Records shown Block Start

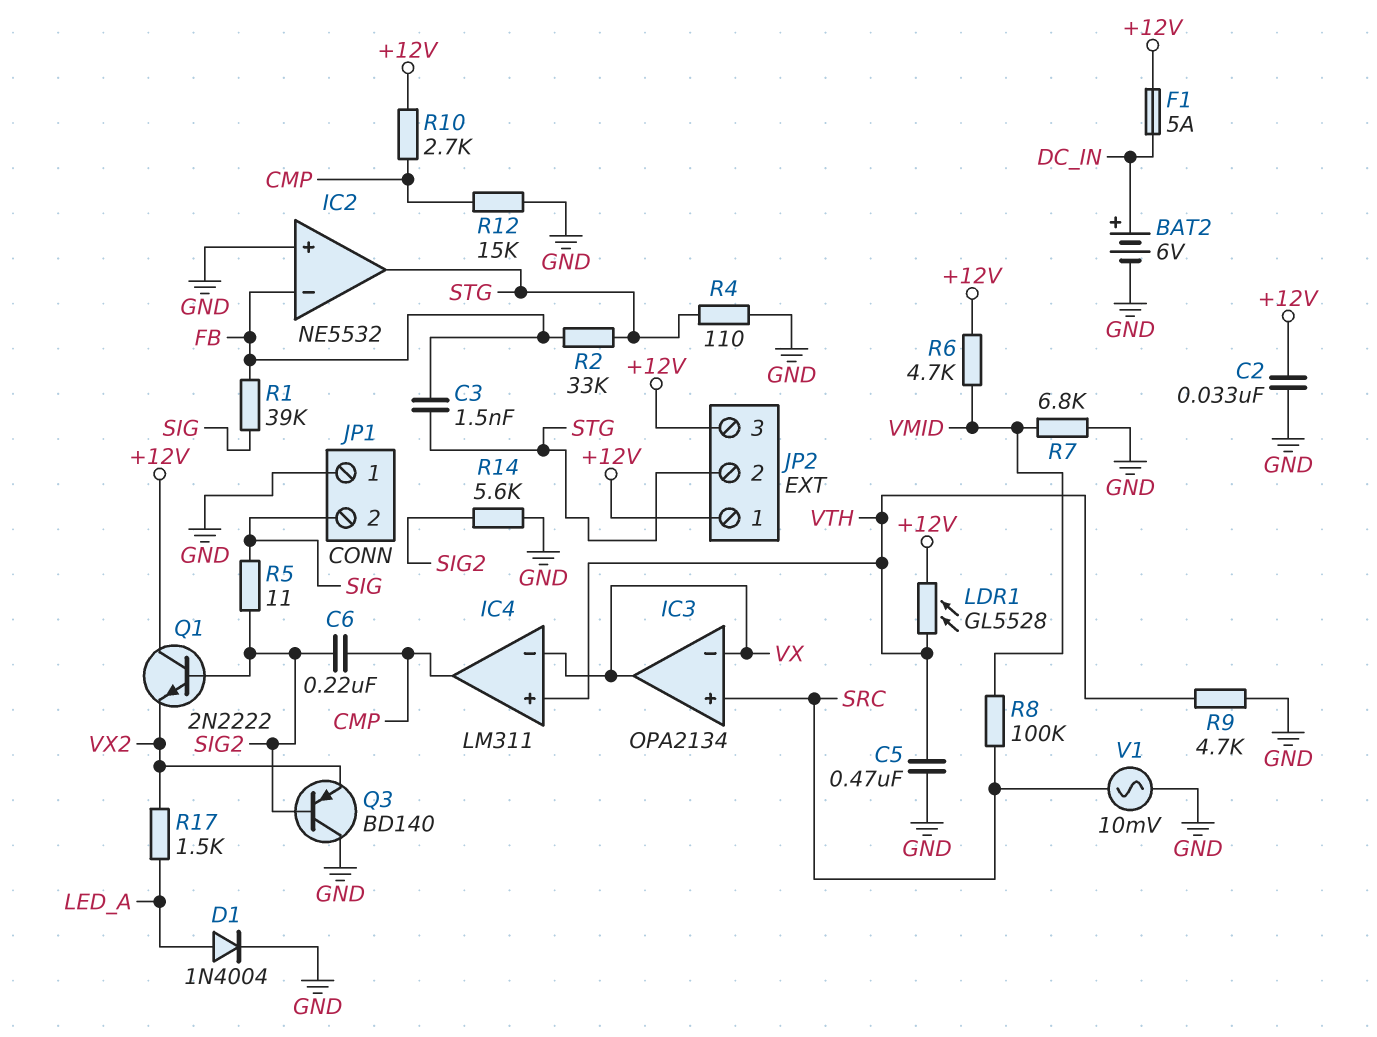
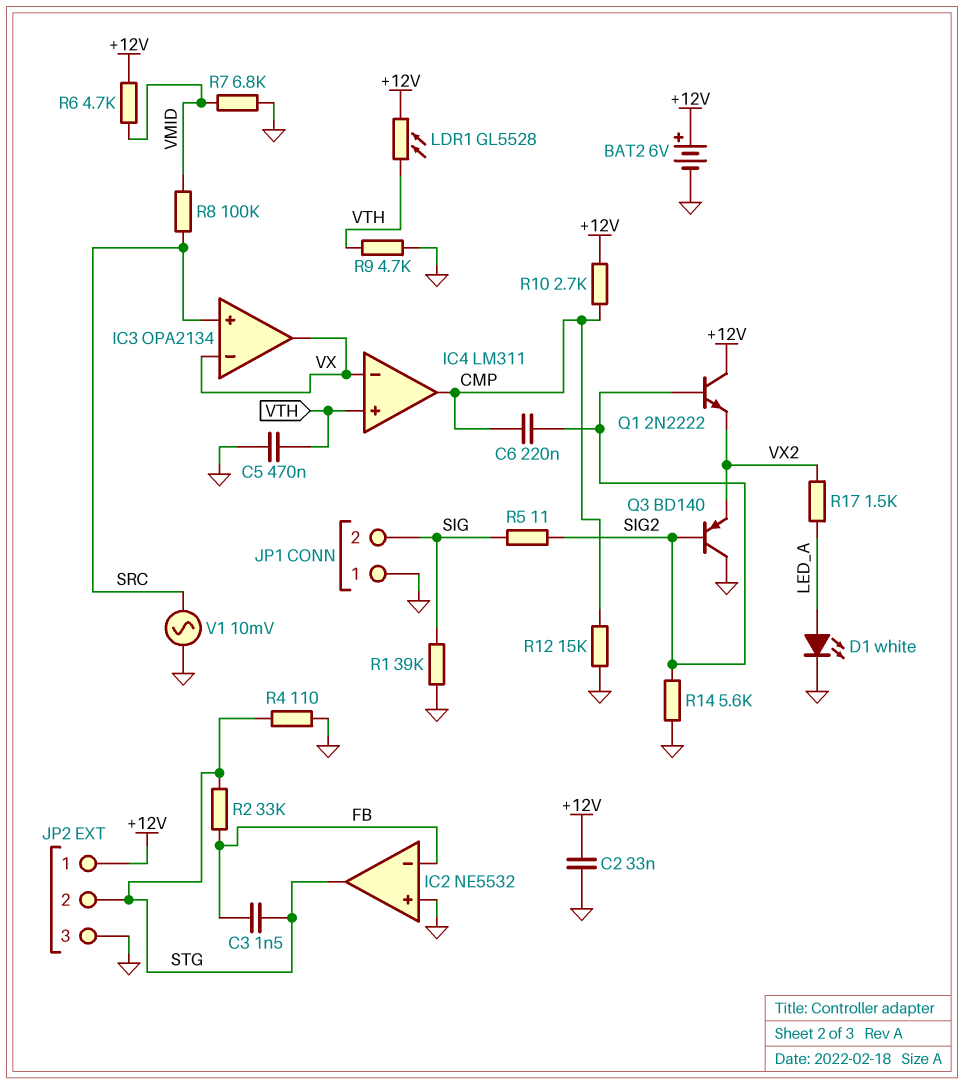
BAT2: 6V (plus DC_IN, minus GND) -> 6V (plus +12V, minus GND)
D1: diode 1N4004 (A LED_A, K GND) -> LED white (A LED_A, K GND)
F1: 5A (+12V, DC_IN) -> none
JP2 pin 3: +12V -> GND
R1: 39k (FB, SIG) -> 39k (GND, SIG)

Records shown Block End

• [Work required]: Copy out, exactly as written, the line that contains "F1: 5A (+12V, DC_IN) -> none" along with every line that comes after it in the material above, and nothing else.

• [Exercise answer]:
F1: 5A (+12V, DC_IN) -> none
JP2 pin 3: +12V -> GND
R1: 39k (FB, SIG) -> 39k (GND, SIG)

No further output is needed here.